==== SOURCE MATERIAL

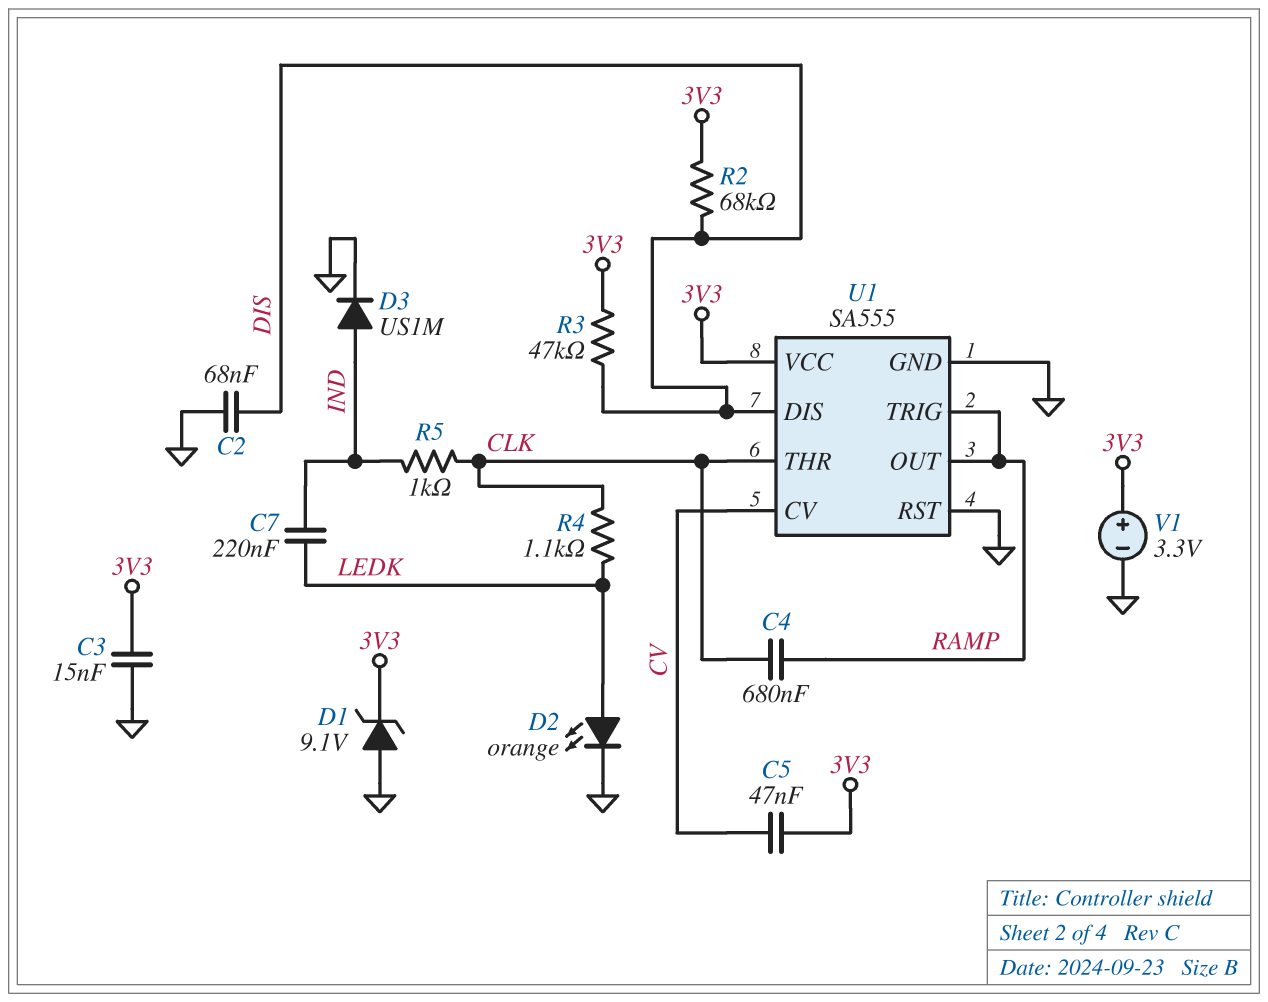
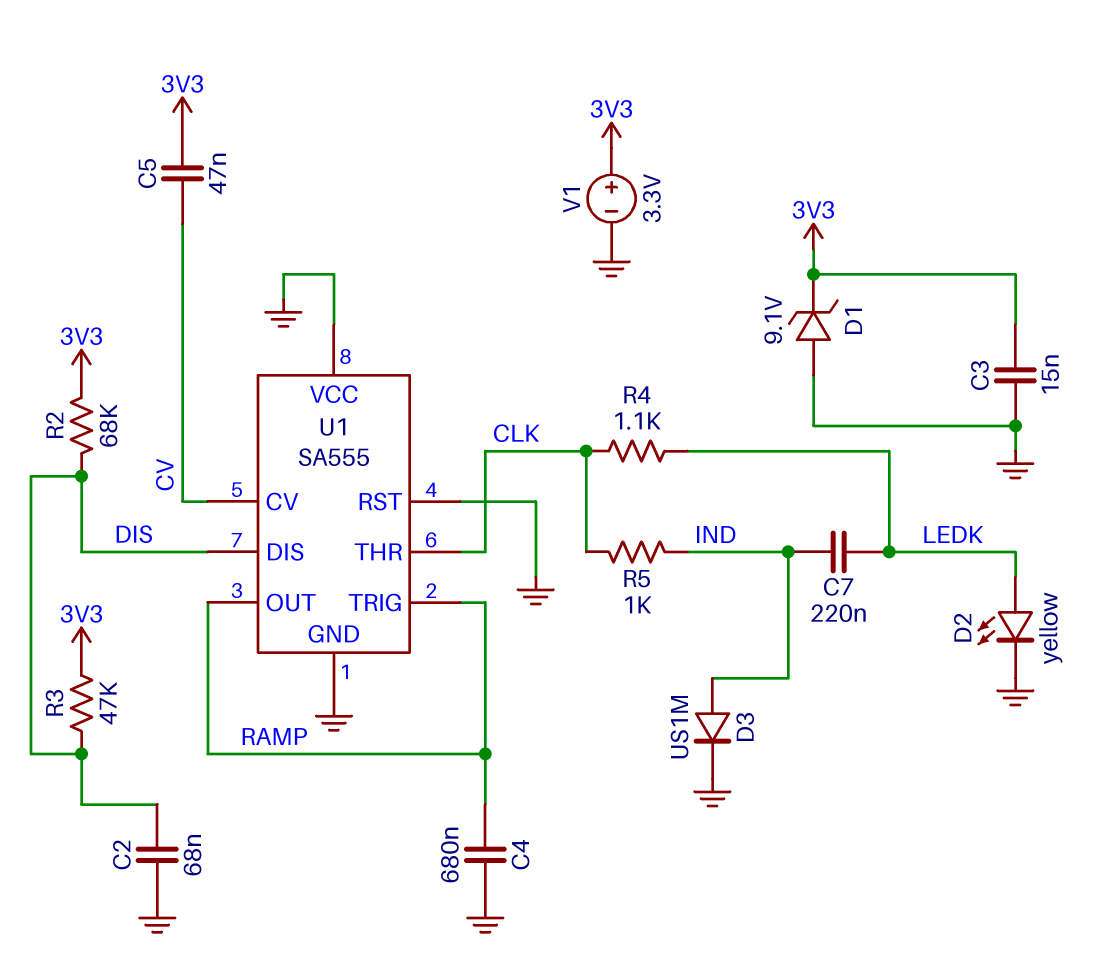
C4: 680nF (CLK, RAMP) -> 680nF (GND, RAMP)
D2: LED orange (A LEDK, K GND) -> LED yellow (A LEDK, K GND)
U1 pin VCC: 3V3 -> GND

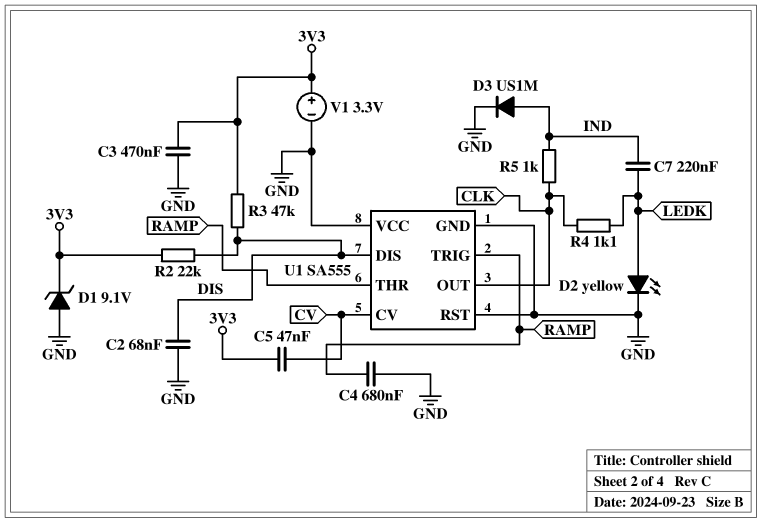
C3: 15nF (3V3, GND) -> 470nF (3V3, GND)
R2: 68k (3V3, DIS) -> 22k (3V3, DIS)
U1 pin OUT: RAMP -> CLK
U1 pin THR: CLK -> RAMP

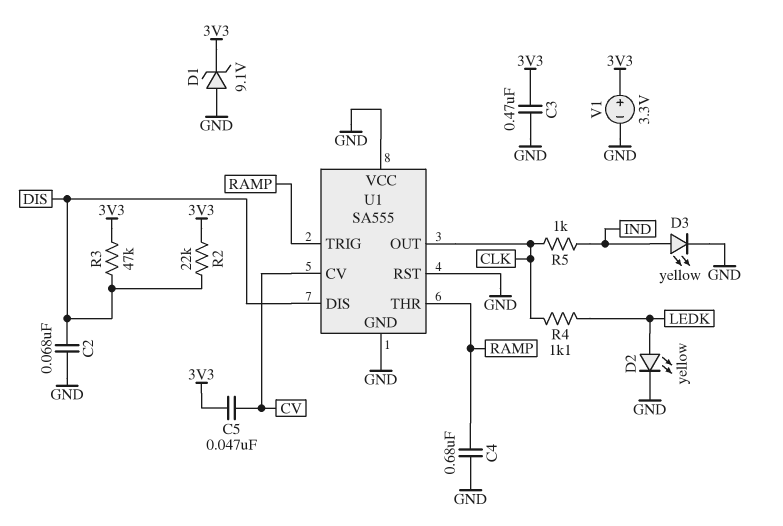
C7: 220nF (IND, LEDK) -> none
D3: diode US1M (A IND, K GND) -> LED yellow (A IND, K GND)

========

● GOAL OF THE EXERCISE: Each record has to be set down verbatim, and the pictures must not appear in the copy.

● ANSWER TO THIS EXERCISE:
C4: 680nF (CLK, RAMP) -> 680nF (GND, RAMP)
D2: LED orange (A LEDK, K GND) -> LED yellow (A LEDK, K GND)
U1 pin VCC: 3V3 -> GND

C3: 15nF (3V3, GND) -> 470nF (3V3, GND)
R2: 68k (3V3, DIS) -> 22k (3V3, DIS)
U1 pin OUT: RAMP -> CLK
U1 pin THR: CLK -> RAMP

C7: 220nF (IND, LEDK) -> none
D3: diode US1M (A IND, K GND) -> LED yellow (A IND, K GND)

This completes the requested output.